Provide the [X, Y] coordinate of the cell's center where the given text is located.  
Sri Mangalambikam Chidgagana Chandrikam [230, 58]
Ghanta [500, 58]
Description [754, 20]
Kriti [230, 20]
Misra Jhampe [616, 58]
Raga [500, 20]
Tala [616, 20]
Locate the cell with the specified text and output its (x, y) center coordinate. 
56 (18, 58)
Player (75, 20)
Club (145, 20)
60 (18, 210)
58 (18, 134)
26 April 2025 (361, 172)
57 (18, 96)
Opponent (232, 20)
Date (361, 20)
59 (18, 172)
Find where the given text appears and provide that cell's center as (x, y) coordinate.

» **THE TASK**:
Pick out each line of the data above that contains the word "where", and copy those lines in full. Matching is case-sensitive.

» **FINAL RESULT**:
Provide the [X, Y] coordinate of the cell's center where the given text is located.  
Find where the given text appears and provide that cell's center as (x, y) coordinate.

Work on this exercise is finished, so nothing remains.